## [Exercise]
Return the listing below unchanged, minus its pictures.

## [Available records]
<<<<
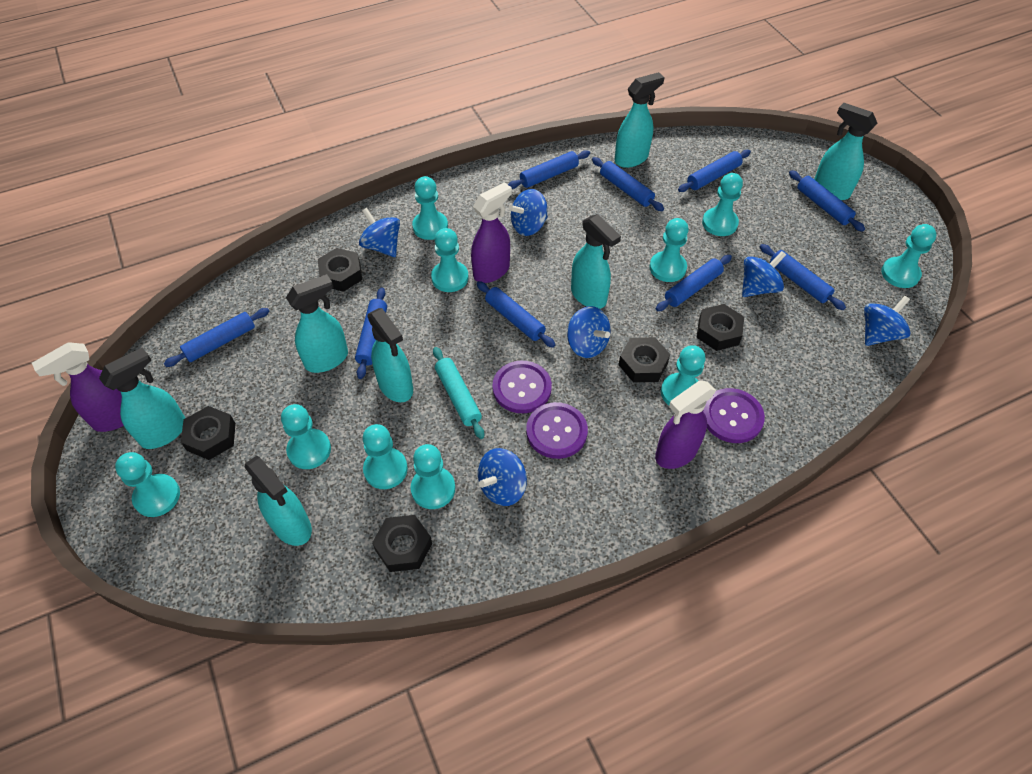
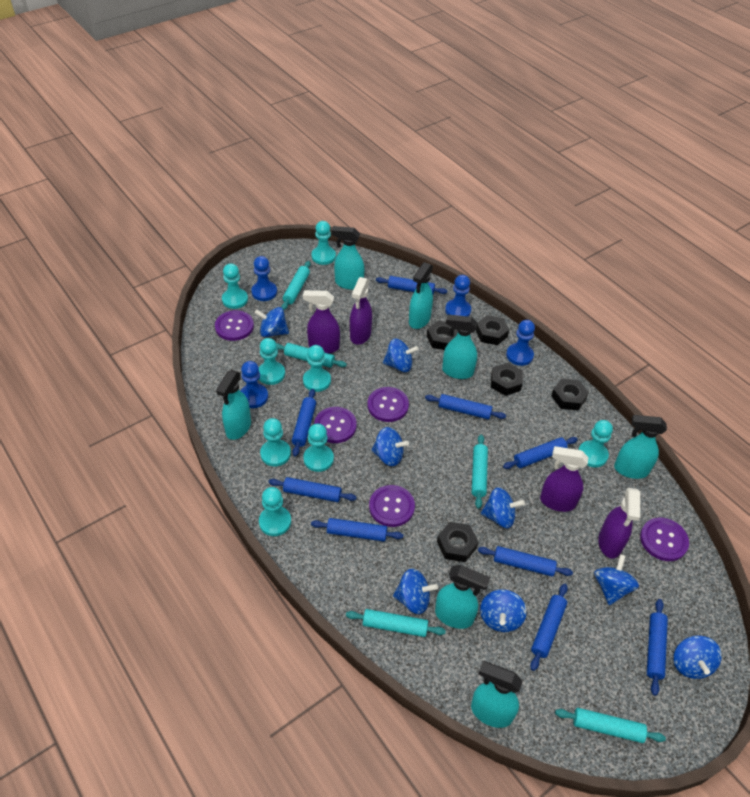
blue pawn: 0 -> 4
blue spinning top: 6 -> 8
purple button: 3 -> 5
purple spray bottle: 3 -> 4
turquoise pawn: 10 -> 8
turquoise rolling pin: 1 -> 5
>>>>
## [Answer space]
blue pawn: 0 -> 4
blue spinning top: 6 -> 8
purple button: 3 -> 5
purple spray bottle: 3 -> 4
turquoise pawn: 10 -> 8
turquoise rolling pin: 1 -> 5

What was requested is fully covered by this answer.